[Work request]
Every record must appear in the response exactly as given.

[Data to use]
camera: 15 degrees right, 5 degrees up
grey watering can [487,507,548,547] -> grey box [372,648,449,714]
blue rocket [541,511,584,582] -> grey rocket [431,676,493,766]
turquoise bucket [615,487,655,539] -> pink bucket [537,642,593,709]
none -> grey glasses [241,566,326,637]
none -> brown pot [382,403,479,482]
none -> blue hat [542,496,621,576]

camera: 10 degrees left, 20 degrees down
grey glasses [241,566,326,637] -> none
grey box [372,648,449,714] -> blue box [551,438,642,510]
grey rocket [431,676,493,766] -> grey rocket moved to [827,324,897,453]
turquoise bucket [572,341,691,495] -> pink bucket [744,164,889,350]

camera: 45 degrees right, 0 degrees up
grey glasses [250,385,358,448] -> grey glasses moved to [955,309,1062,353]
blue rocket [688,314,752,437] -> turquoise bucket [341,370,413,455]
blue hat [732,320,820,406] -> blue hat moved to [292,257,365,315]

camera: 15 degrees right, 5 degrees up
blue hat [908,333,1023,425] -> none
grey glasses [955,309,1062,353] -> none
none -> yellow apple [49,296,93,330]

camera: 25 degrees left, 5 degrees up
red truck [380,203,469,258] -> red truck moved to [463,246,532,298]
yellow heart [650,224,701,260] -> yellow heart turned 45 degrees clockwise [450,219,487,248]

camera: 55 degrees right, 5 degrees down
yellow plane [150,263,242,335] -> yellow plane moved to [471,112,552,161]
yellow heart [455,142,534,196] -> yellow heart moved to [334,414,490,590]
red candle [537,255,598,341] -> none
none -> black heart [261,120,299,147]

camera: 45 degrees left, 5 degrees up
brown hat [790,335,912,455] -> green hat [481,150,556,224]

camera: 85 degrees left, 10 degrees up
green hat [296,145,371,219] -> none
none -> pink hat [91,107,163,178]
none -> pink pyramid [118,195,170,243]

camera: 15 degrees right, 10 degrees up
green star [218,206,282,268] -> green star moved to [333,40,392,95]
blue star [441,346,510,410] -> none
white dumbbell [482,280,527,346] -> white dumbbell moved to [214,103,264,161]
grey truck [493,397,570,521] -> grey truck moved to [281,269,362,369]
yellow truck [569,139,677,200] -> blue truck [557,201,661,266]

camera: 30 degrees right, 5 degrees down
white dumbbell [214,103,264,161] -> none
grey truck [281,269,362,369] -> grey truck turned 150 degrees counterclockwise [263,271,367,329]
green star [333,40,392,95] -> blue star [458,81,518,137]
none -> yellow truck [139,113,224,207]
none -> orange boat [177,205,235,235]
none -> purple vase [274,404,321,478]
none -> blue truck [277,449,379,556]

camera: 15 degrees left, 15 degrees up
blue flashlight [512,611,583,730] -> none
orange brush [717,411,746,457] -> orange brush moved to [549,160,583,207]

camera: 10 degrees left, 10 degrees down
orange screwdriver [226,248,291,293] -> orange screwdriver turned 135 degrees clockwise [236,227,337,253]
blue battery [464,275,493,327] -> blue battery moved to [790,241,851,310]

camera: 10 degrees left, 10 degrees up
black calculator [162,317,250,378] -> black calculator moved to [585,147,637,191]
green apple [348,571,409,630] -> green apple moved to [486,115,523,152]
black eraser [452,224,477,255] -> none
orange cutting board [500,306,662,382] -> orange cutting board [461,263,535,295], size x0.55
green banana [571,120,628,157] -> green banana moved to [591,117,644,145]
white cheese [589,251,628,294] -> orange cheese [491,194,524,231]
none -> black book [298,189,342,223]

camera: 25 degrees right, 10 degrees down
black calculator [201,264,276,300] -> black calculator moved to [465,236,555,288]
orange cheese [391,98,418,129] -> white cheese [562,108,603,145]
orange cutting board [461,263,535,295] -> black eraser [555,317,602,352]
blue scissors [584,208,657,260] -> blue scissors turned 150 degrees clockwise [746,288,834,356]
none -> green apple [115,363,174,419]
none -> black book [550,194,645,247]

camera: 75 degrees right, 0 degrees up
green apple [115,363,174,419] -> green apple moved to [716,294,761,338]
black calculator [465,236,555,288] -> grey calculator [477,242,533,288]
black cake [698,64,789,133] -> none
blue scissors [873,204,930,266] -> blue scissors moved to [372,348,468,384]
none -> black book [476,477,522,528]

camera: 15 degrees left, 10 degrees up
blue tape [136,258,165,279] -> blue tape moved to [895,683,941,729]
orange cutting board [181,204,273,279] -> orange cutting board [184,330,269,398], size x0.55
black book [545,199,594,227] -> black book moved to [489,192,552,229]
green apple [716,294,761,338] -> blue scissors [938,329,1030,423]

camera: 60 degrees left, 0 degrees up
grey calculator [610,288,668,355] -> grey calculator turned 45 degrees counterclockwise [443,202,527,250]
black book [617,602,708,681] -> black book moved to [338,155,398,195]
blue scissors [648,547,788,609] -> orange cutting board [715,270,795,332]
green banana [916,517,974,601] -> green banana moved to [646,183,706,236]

[Exercise solution]
camera: 15 degrees right, 5 degrees up
grey watering can [487,507,548,547] -> grey box [372,648,449,714]
blue rocket [541,511,584,582] -> grey rocket [431,676,493,766]
turquoise bucket [615,487,655,539] -> pink bucket [537,642,593,709]
none -> grey glasses [241,566,326,637]
none -> brown pot [382,403,479,482]
none -> blue hat [542,496,621,576]

camera: 10 degrees left, 20 degrees down
grey glasses [241,566,326,637] -> none
grey box [372,648,449,714] -> blue box [551,438,642,510]
grey rocket [431,676,493,766] -> grey rocket moved to [827,324,897,453]
turquoise bucket [572,341,691,495] -> pink bucket [744,164,889,350]

camera: 45 degrees right, 0 degrees up
grey glasses [250,385,358,448] -> grey glasses moved to [955,309,1062,353]
blue rocket [688,314,752,437] -> turquoise bucket [341,370,413,455]
blue hat [732,320,820,406] -> blue hat moved to [292,257,365,315]

camera: 15 degrees right, 5 degrees up
blue hat [908,333,1023,425] -> none
grey glasses [955,309,1062,353] -> none
none -> yellow apple [49,296,93,330]

camera: 25 degrees left, 5 degrees up
red truck [380,203,469,258] -> red truck moved to [463,246,532,298]
yellow heart [650,224,701,260] -> yellow heart turned 45 degrees clockwise [450,219,487,248]

camera: 55 degrees right, 5 degrees down
yellow plane [150,263,242,335] -> yellow plane moved to [471,112,552,161]
yellow heart [455,142,534,196] -> yellow heart moved to [334,414,490,590]
red candle [537,255,598,341] -> none
none -> black heart [261,120,299,147]

camera: 45 degrees left, 5 degrees up
brown hat [790,335,912,455] -> green hat [481,150,556,224]

camera: 85 degrees left, 10 degrees up
green hat [296,145,371,219] -> none
none -> pink hat [91,107,163,178]
none -> pink pyramid [118,195,170,243]

camera: 15 degrees right, 10 degrees up
green star [218,206,282,268] -> green star moved to [333,40,392,95]
blue star [441,346,510,410] -> none
white dumbbell [482,280,527,346] -> white dumbbell moved to [214,103,264,161]
grey truck [493,397,570,521] -> grey truck moved to [281,269,362,369]
yellow truck [569,139,677,200] -> blue truck [557,201,661,266]

camera: 30 degrees right, 5 degrees down
white dumbbell [214,103,264,161] -> none
grey truck [281,269,362,369] -> grey truck turned 150 degrees counterclockwise [263,271,367,329]
green star [333,40,392,95] -> blue star [458,81,518,137]
none -> yellow truck [139,113,224,207]
none -> orange boat [177,205,235,235]
none -> purple vase [274,404,321,478]
none -> blue truck [277,449,379,556]

camera: 15 degrees left, 15 degrees up
blue flashlight [512,611,583,730] -> none
orange brush [717,411,746,457] -> orange brush moved to [549,160,583,207]

camera: 10 degrees left, 10 degrees down
orange screwdriver [226,248,291,293] -> orange screwdriver turned 135 degrees clockwise [236,227,337,253]
blue battery [464,275,493,327] -> blue battery moved to [790,241,851,310]

camera: 10 degrees left, 10 degrees up
black calculator [162,317,250,378] -> black calculator moved to [585,147,637,191]
green apple [348,571,409,630] -> green apple moved to [486,115,523,152]
black eraser [452,224,477,255] -> none
orange cutting board [500,306,662,382] -> orange cutting board [461,263,535,295], size x0.55
green banana [571,120,628,157] -> green banana moved to [591,117,644,145]
white cheese [589,251,628,294] -> orange cheese [491,194,524,231]
none -> black book [298,189,342,223]

camera: 25 degrees right, 10 degrees down
black calculator [201,264,276,300] -> black calculator moved to [465,236,555,288]
orange cheese [391,98,418,129] -> white cheese [562,108,603,145]
orange cutting board [461,263,535,295] -> black eraser [555,317,602,352]
blue scissors [584,208,657,260] -> blue scissors turned 150 degrees clockwise [746,288,834,356]
none -> green apple [115,363,174,419]
none -> black book [550,194,645,247]

camera: 75 degrees right, 0 degrees up
green apple [115,363,174,419] -> green apple moved to [716,294,761,338]
black calculator [465,236,555,288] -> grey calculator [477,242,533,288]
black cake [698,64,789,133] -> none
blue scissors [873,204,930,266] -> blue scissors moved to [372,348,468,384]
none -> black book [476,477,522,528]

camera: 15 degrees left, 10 degrees up
blue tape [136,258,165,279] -> blue tape moved to [895,683,941,729]
orange cutting board [181,204,273,279] -> orange cutting board [184,330,269,398], size x0.55
black book [545,199,594,227] -> black book moved to [489,192,552,229]
green apple [716,294,761,338] -> blue scissors [938,329,1030,423]

camera: 60 degrees left, 0 degrees up
grey calculator [610,288,668,355] -> grey calculator turned 45 degrees counterclockwise [443,202,527,250]
black book [617,602,708,681] -> black book moved to [338,155,398,195]
blue scissors [648,547,788,609] -> orange cutting board [715,270,795,332]
green banana [916,517,974,601] -> green banana moved to [646,183,706,236]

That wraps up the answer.